(DATA SUPPLIED begins)
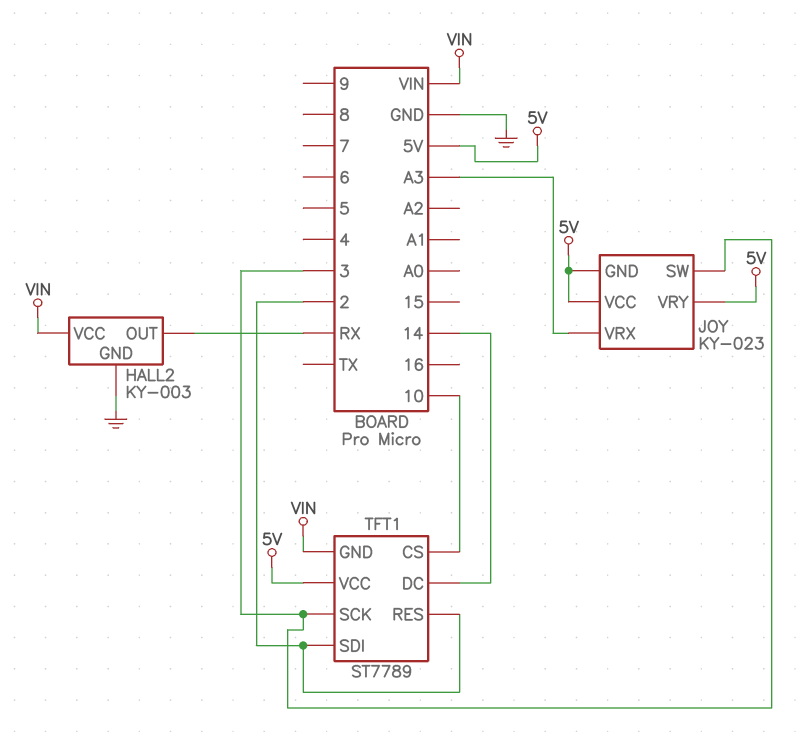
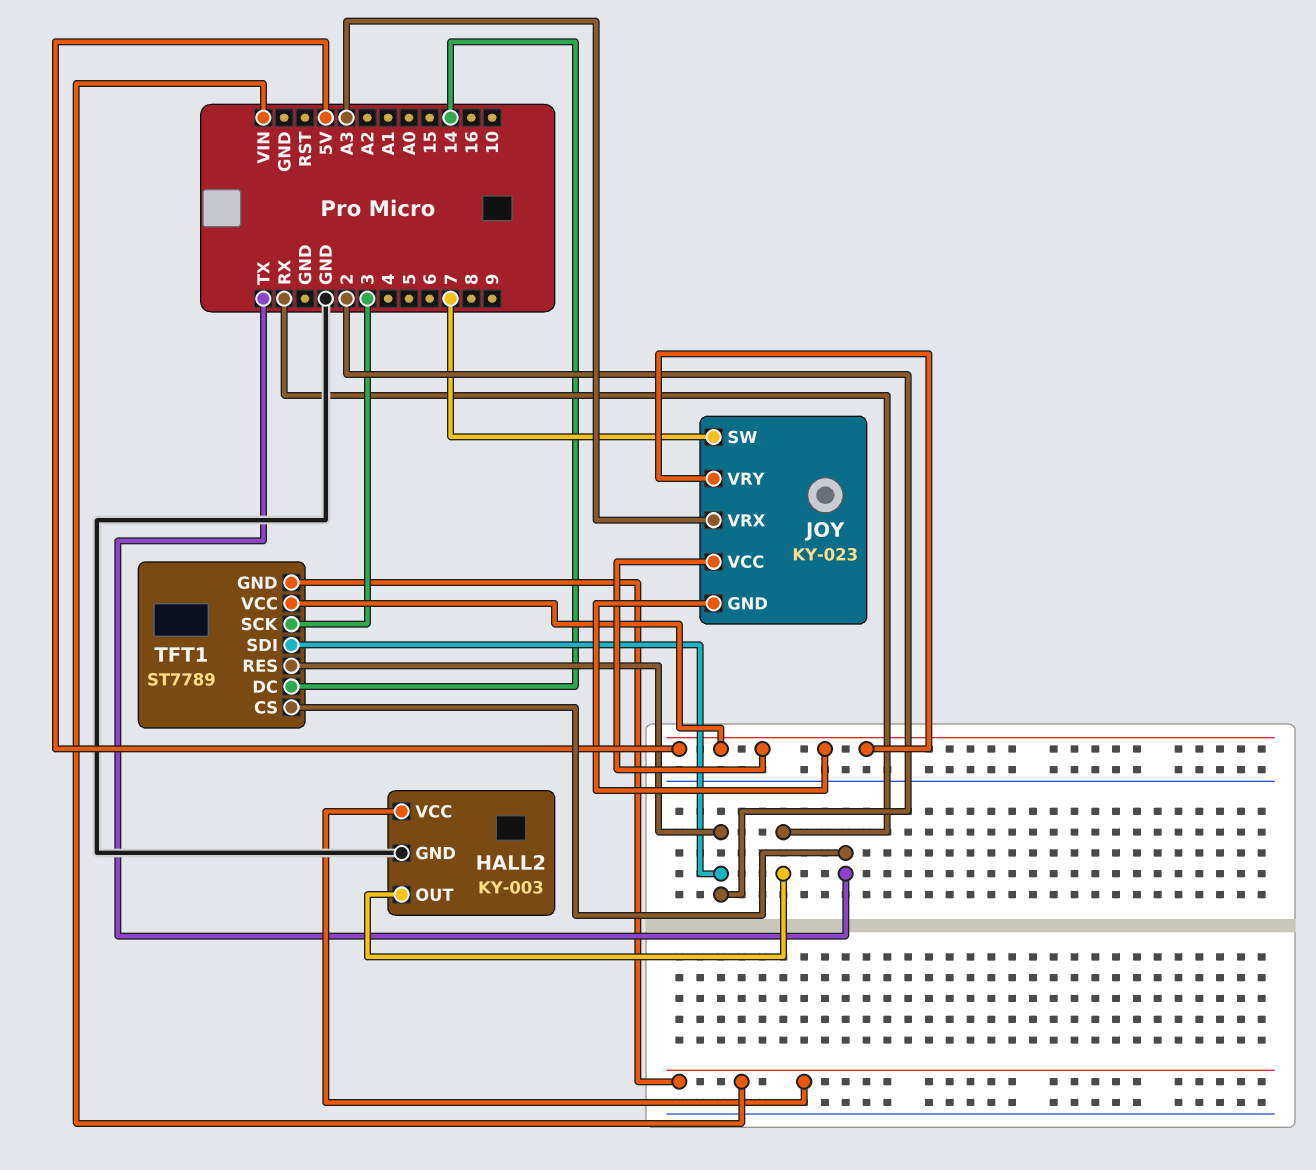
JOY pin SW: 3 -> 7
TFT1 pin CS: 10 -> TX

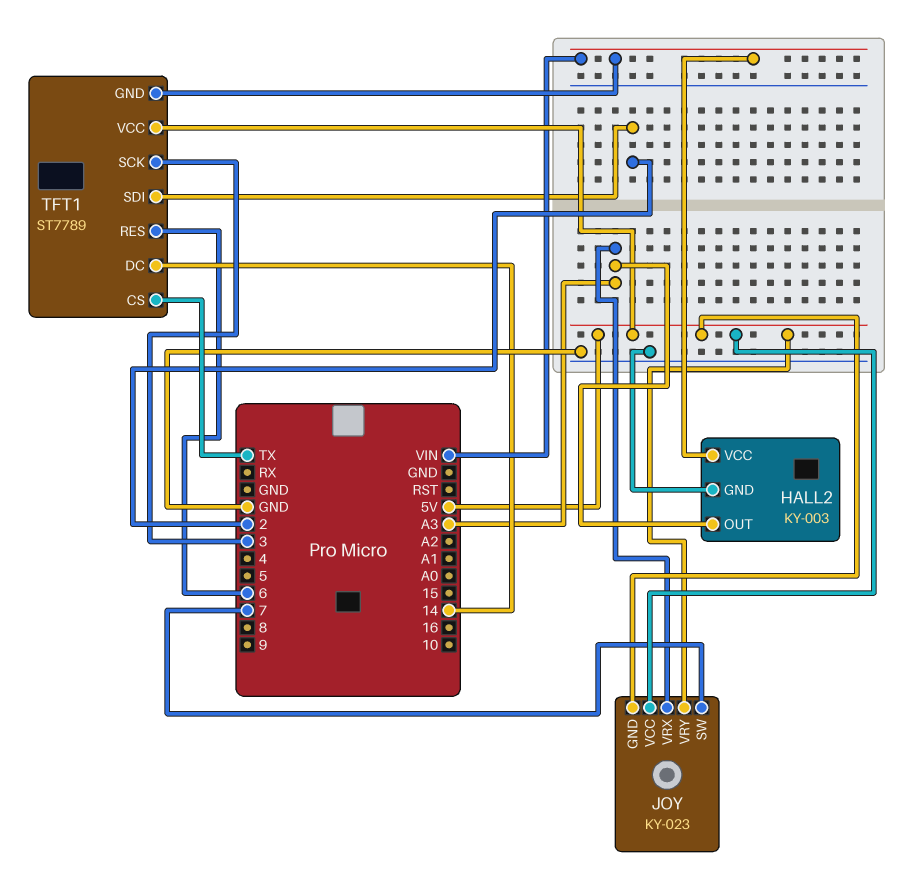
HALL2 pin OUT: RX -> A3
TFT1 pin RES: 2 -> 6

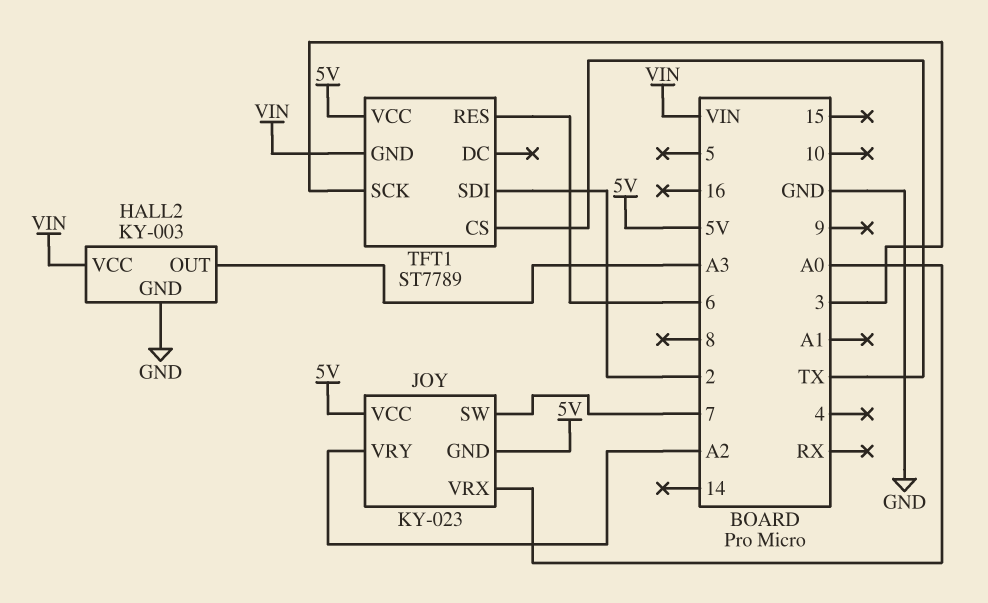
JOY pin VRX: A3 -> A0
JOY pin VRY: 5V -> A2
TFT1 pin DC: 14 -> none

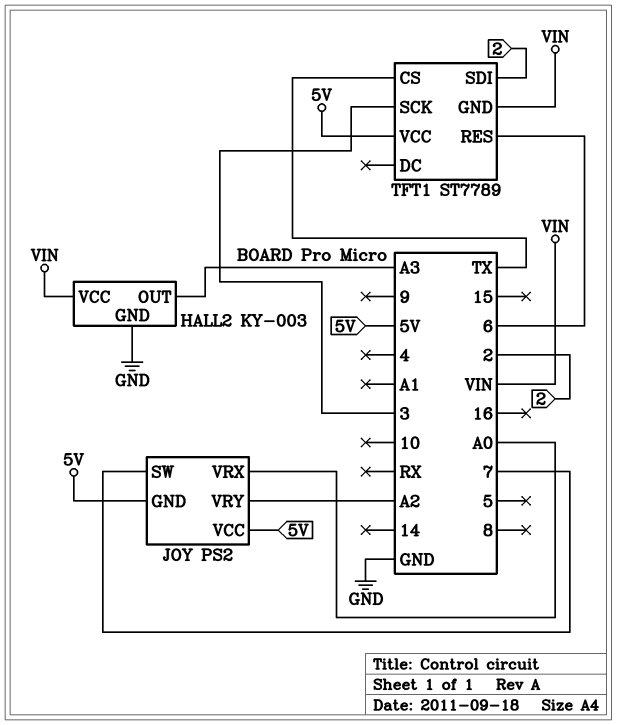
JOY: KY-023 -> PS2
(DATA SUPPLIED ends)
- ACTIVITY
The expected answer is the whole listing above, copied exactly, with images excluded.

- ANSWER BOX
JOY pin SW: 3 -> 7
TFT1 pin CS: 10 -> TX

HALL2 pin OUT: RX -> A3
TFT1 pin RES: 2 -> 6

JOY pin VRX: A3 -> A0
JOY pin VRY: 5V -> A2
TFT1 pin DC: 14 -> none

JOY: KY-023 -> PS2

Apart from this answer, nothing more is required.